BEGIN

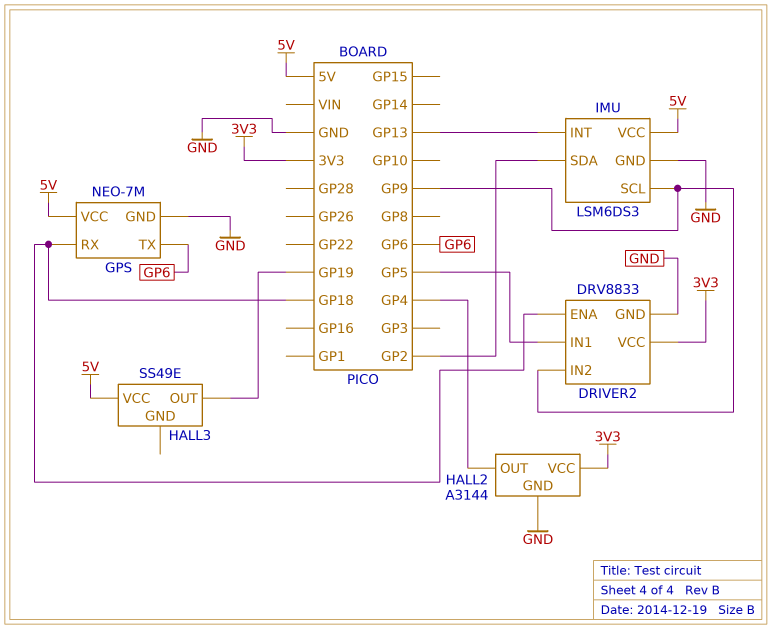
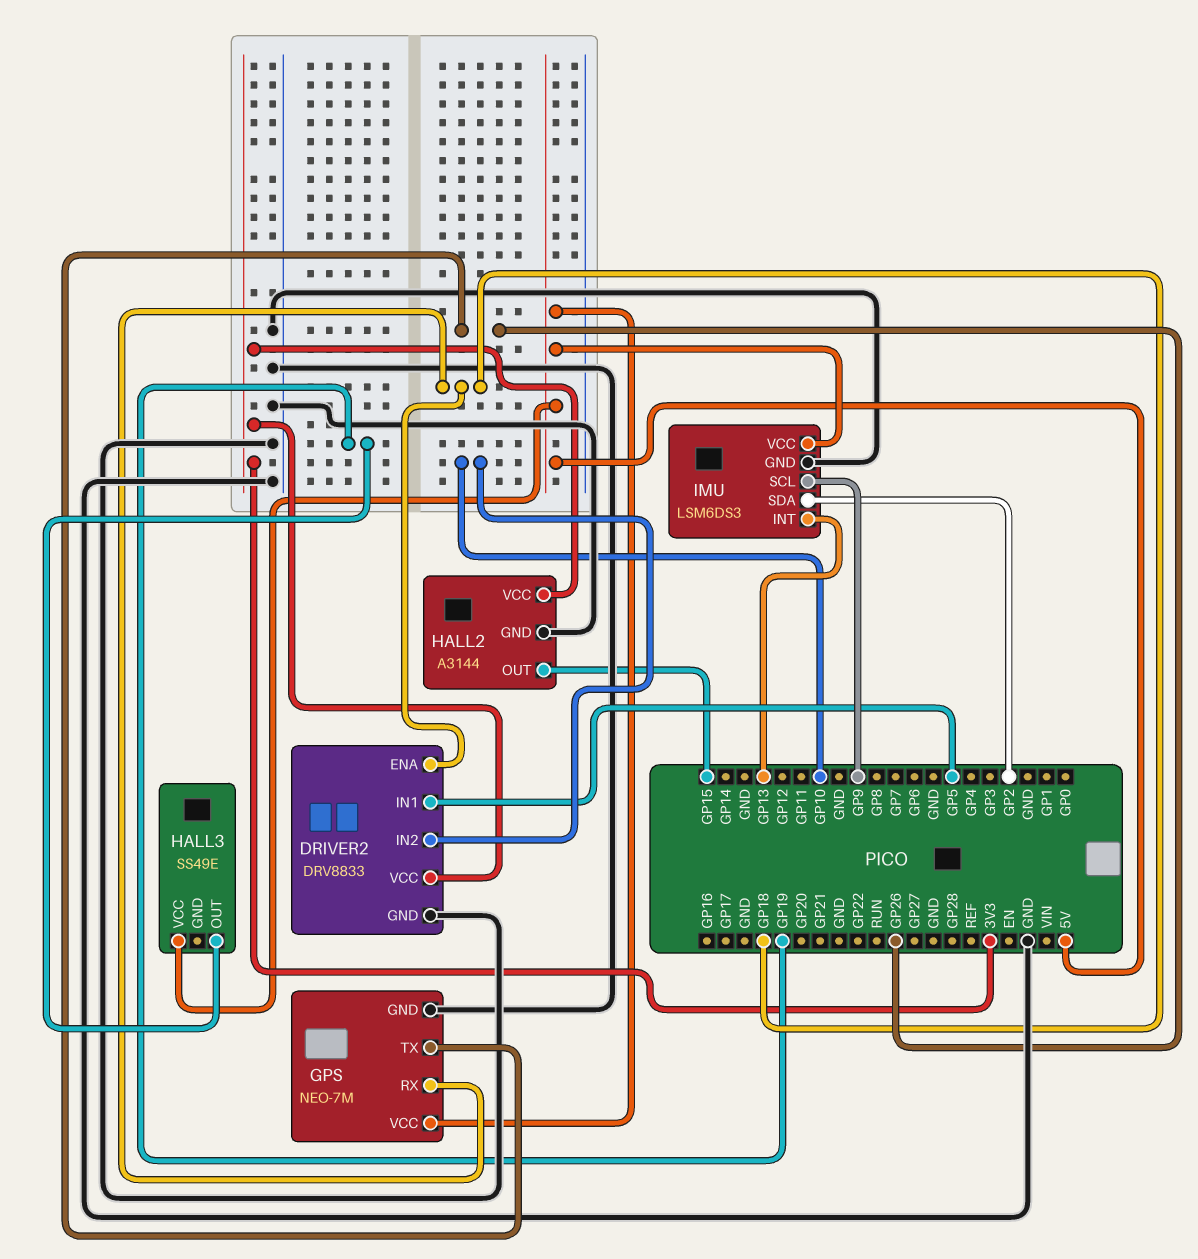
DRIVER2 pin IN2: GP9 -> GP10
GPS pin TX: GP6 -> GP26
HALL2 pin OUT: GP4 -> GP15

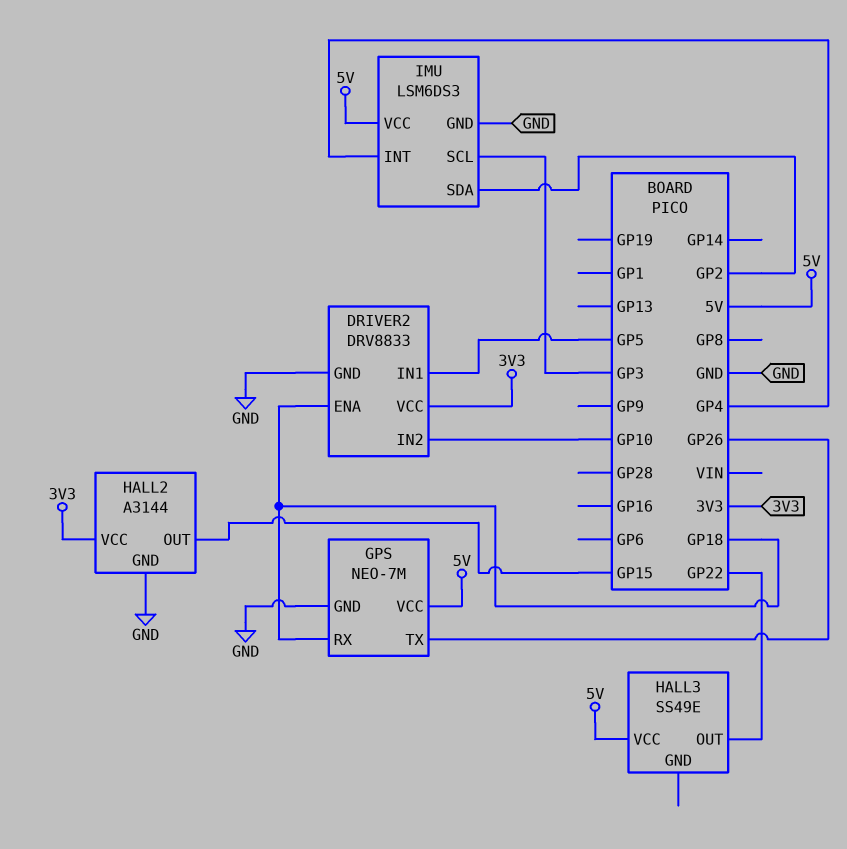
HALL3 pin OUT: GP19 -> GP22
IMU pin INT: GP13 -> GP4
IMU pin SCL: GP9 -> GP3

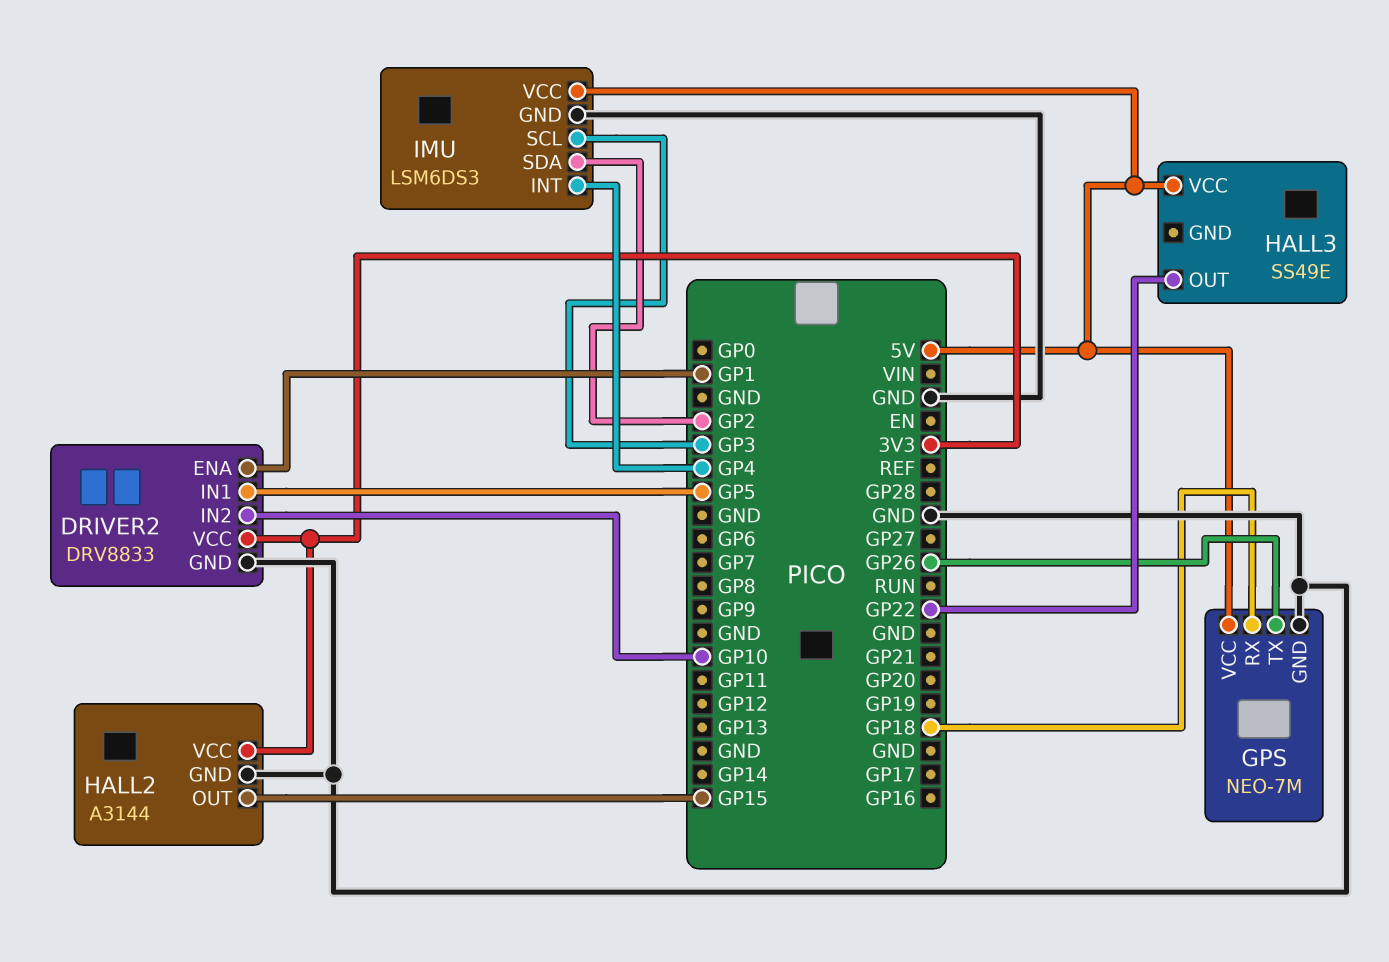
DRIVER2 pin ENA: GP18 -> GP1

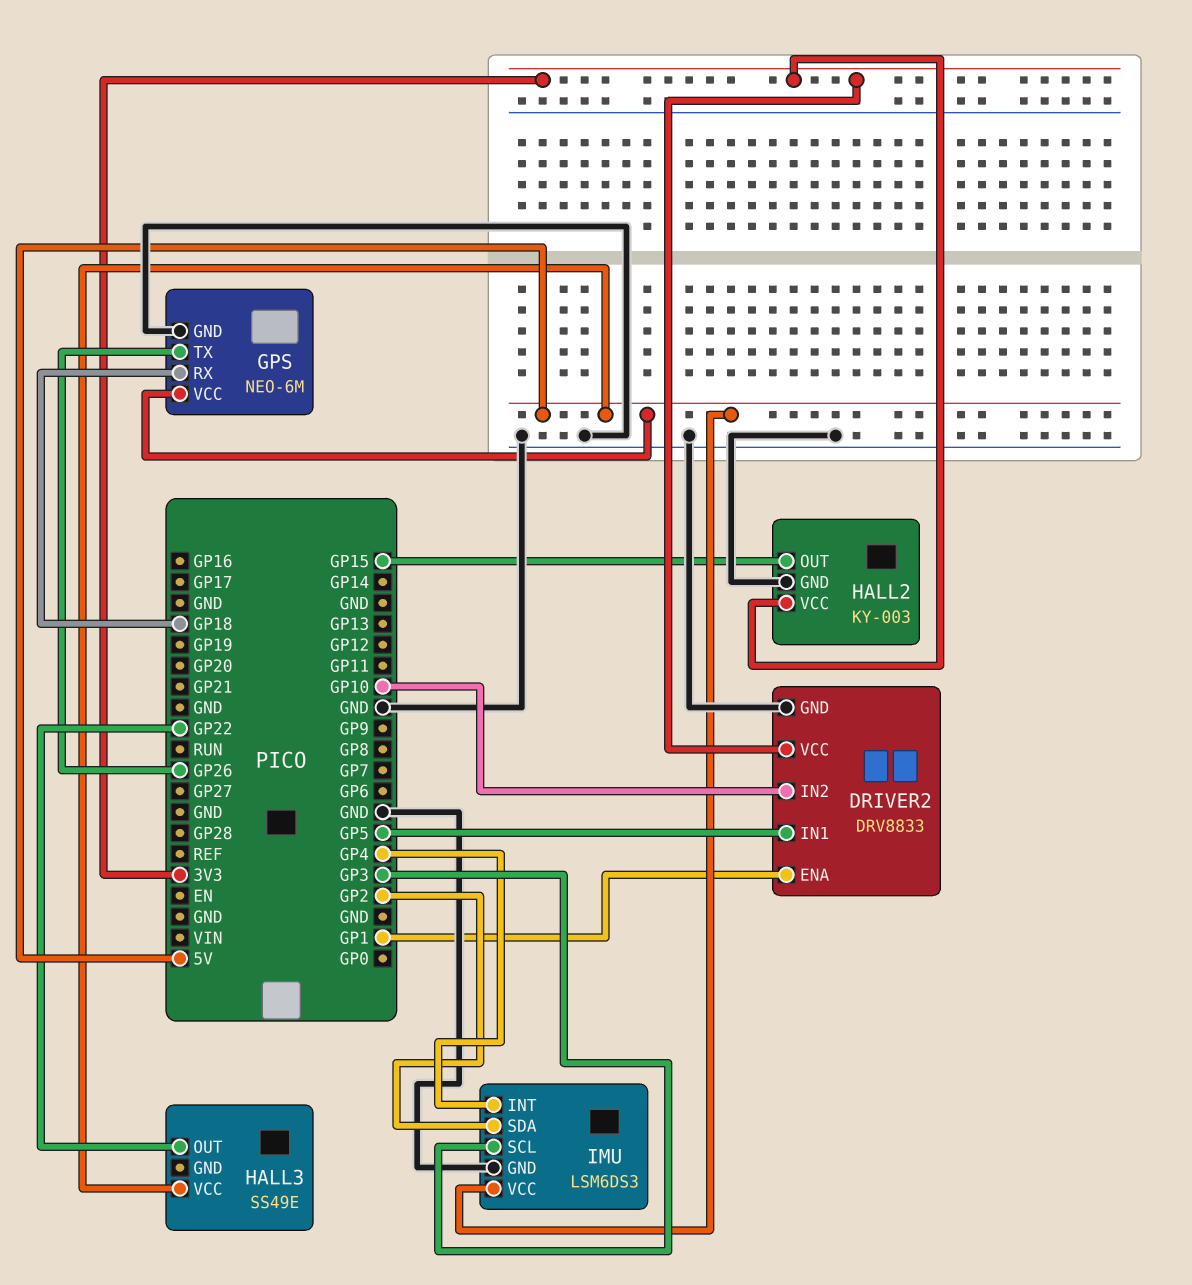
GPS: NEO-7M -> NEO-6M
HALL2: A3144 -> KY-003

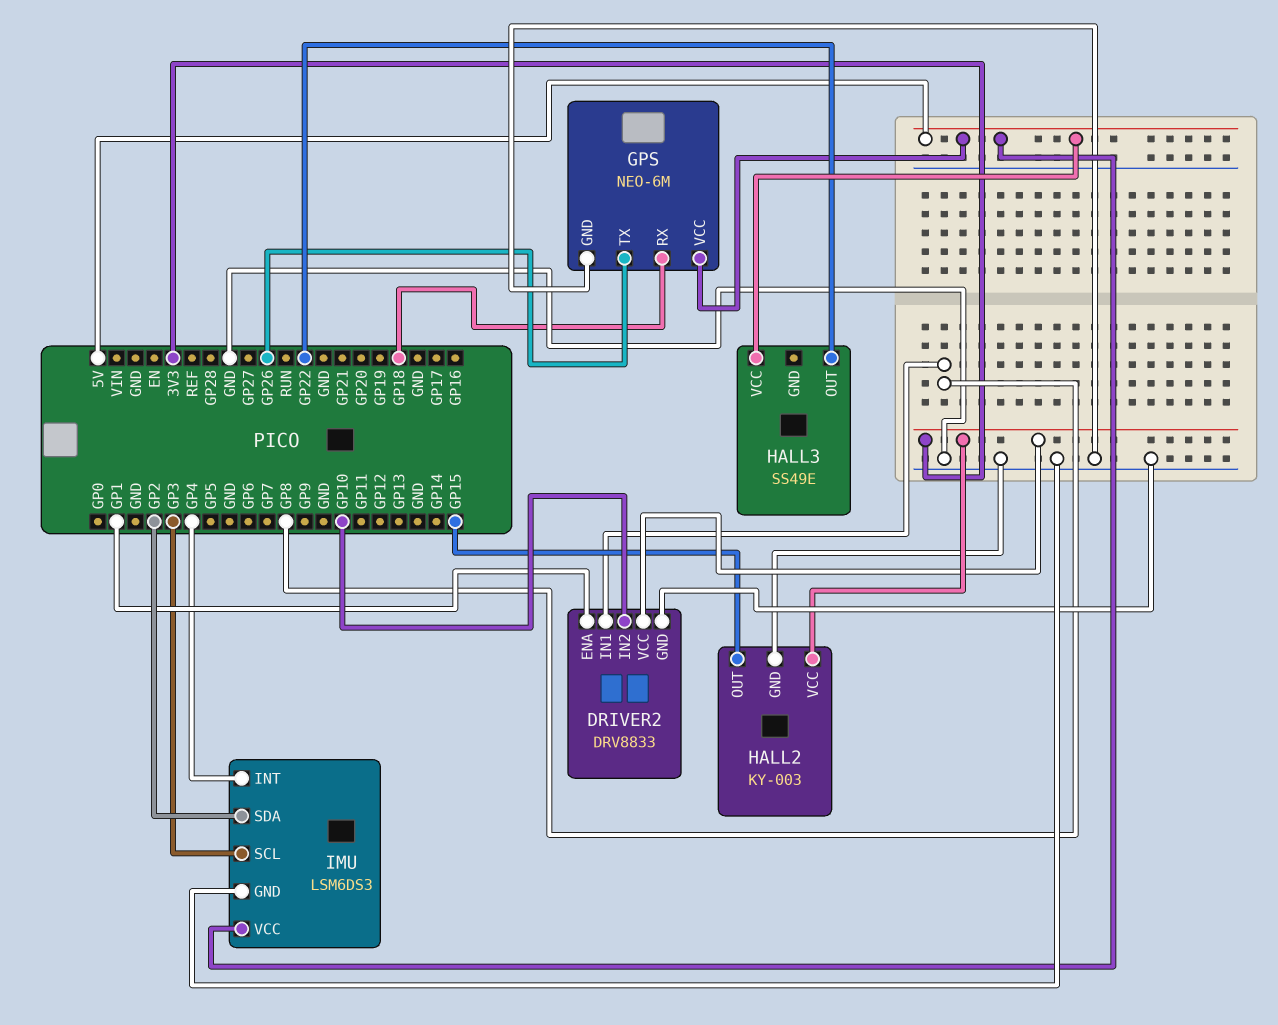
DRIVER2 pin IN1: GP5 -> GP8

END

:: Exercise aim ::
The listing above is to be written out again exactly, with its pictures omitted.

:: Expected answer ::
DRIVER2 pin IN2: GP9 -> GP10
GPS pin TX: GP6 -> GP26
HALL2 pin OUT: GP4 -> GP15

HALL3 pin OUT: GP19 -> GP22
IMU pin INT: GP13 -> GP4
IMU pin SCL: GP9 -> GP3

DRIVER2 pin ENA: GP18 -> GP1

GPS: NEO-7M -> NEO-6M
HALL2: A3144 -> KY-003

DRIVER2 pin IN1: GP5 -> GP8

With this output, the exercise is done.